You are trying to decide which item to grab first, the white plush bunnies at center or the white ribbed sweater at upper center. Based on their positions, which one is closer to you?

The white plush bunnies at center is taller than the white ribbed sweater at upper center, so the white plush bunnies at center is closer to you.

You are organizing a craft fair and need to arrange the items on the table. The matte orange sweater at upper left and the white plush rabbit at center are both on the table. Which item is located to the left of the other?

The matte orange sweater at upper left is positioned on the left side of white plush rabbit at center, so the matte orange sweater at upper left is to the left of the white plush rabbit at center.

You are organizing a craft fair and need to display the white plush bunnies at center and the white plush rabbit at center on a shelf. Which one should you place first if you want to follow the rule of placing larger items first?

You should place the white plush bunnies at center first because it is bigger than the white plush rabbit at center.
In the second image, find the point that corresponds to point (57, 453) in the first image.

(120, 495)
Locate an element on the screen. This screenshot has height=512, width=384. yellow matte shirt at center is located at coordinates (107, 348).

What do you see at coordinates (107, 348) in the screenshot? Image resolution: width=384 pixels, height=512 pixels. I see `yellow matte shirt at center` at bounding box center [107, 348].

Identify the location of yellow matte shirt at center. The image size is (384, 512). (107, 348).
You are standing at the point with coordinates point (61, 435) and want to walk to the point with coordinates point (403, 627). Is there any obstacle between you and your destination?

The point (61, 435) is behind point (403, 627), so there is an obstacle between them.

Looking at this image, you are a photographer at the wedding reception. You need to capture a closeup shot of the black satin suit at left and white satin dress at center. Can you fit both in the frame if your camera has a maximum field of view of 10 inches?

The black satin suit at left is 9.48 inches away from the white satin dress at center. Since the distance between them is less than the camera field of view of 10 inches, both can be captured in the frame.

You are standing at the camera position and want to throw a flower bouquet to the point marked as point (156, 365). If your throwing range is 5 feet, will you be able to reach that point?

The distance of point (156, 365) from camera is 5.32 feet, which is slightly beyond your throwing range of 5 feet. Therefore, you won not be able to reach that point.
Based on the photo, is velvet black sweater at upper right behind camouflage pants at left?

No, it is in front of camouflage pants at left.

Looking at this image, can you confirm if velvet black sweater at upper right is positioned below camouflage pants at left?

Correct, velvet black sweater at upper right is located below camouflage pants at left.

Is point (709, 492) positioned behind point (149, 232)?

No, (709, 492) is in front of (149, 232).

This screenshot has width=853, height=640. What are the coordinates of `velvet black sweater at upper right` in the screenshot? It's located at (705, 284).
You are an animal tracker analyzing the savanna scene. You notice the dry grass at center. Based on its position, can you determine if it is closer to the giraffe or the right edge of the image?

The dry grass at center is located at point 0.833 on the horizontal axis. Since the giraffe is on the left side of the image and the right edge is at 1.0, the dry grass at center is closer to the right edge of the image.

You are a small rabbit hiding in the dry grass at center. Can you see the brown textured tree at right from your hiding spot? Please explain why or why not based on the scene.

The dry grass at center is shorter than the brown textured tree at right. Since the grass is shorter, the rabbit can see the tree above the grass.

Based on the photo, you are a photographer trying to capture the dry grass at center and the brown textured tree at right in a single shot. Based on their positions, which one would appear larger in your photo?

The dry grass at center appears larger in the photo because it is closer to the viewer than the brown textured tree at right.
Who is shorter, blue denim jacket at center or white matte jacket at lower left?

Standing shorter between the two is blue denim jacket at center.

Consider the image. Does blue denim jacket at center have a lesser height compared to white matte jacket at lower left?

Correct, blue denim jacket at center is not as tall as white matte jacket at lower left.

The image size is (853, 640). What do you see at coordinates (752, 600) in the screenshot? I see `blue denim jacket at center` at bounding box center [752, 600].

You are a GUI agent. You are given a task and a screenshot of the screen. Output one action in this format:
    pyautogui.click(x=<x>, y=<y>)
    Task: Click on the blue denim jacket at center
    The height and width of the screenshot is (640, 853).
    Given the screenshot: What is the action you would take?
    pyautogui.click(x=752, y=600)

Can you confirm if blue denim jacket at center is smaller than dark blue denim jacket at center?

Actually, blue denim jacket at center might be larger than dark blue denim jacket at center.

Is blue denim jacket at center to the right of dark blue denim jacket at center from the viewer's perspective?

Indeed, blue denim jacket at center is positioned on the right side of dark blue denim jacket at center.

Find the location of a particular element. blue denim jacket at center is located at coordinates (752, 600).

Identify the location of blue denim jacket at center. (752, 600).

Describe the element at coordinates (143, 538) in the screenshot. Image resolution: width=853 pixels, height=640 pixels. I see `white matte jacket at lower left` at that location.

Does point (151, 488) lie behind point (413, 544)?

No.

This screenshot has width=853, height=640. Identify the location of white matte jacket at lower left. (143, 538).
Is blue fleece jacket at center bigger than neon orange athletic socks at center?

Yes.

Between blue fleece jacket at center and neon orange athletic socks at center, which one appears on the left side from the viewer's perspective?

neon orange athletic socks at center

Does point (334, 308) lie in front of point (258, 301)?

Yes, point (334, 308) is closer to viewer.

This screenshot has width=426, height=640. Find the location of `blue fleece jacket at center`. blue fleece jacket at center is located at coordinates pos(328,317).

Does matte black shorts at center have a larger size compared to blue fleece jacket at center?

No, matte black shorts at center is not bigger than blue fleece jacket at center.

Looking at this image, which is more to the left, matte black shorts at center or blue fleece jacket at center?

*****

The problem » Collect every line in the records that contains the word "should". Case counts, so uppercase and lowercase letters must match.

Answer below »
You are organizing a craft fair and need to display the white plush bunnies at center and the white plush rabbit at center on a shelf. Which one should you place first if you want to follow the rule of placing larger items first?
You should place the white plush bunnies at center first because it is bigger than the white plush rabbit at center.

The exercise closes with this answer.